— Information shown —

-.-.-

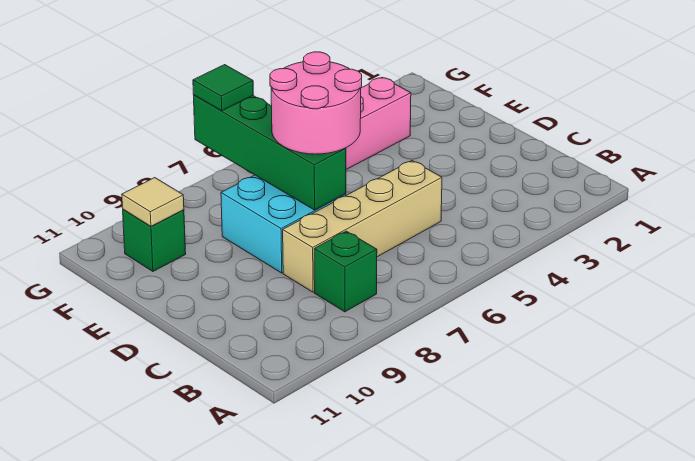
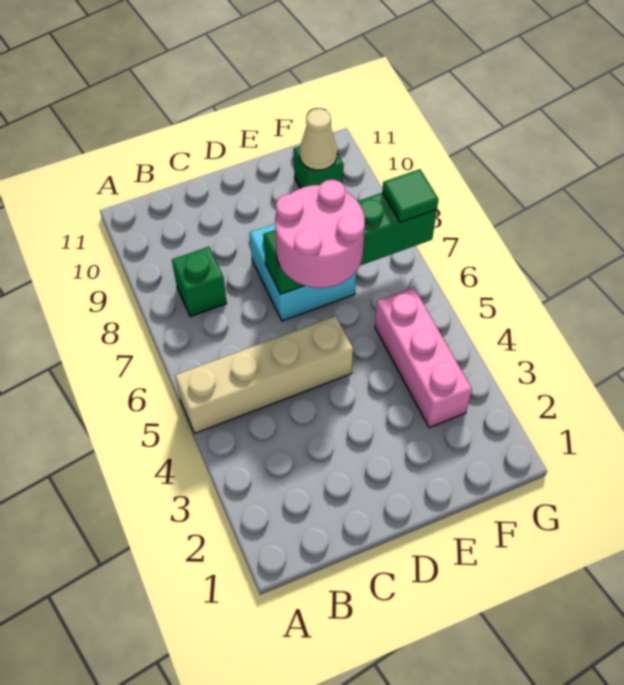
tan brick C5:C8 level 1 -> tan brick A5:D5 level 1
tan tile F10 level 2 -> tan cone F10 level 2

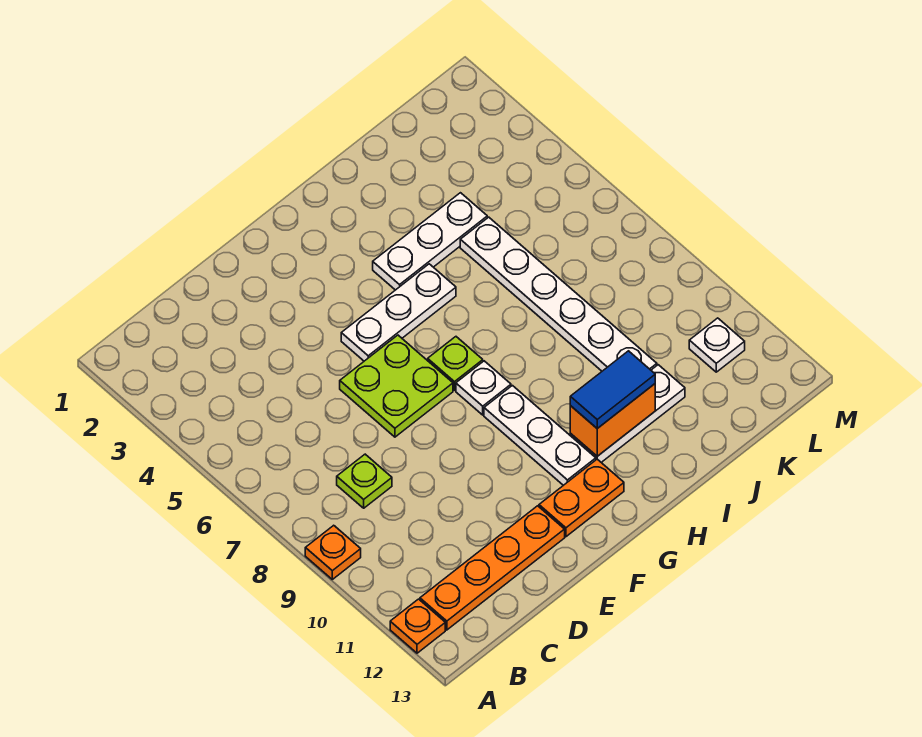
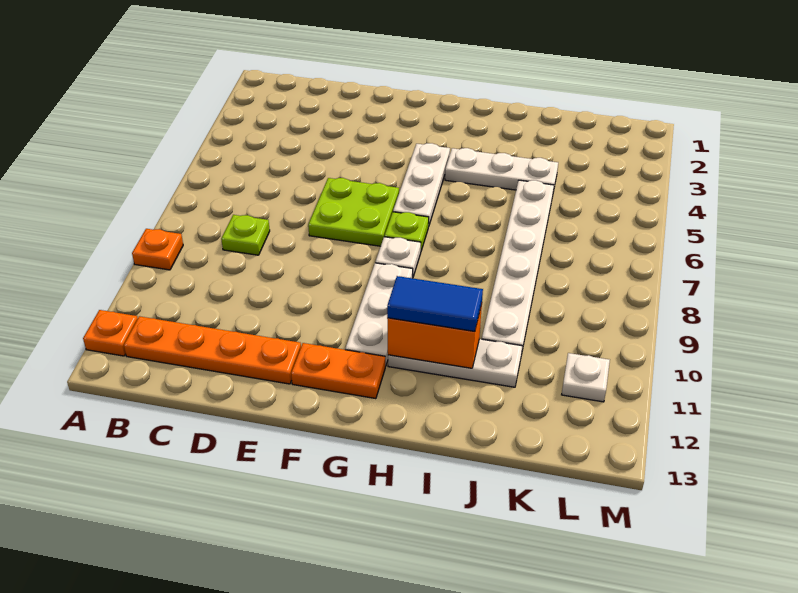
white plate F5:H5 level 1 -> white plate G4:G6 level 1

-.-.-

— Your assignment —
Omit all images when repeating the data above exactly.

— Solved problem —
tan brick C5:C8 level 1 -> tan brick A5:D5 level 1
tan tile F10 level 2 -> tan cone F10 level 2

white plate F5:H5 level 1 -> white plate G4:G6 level 1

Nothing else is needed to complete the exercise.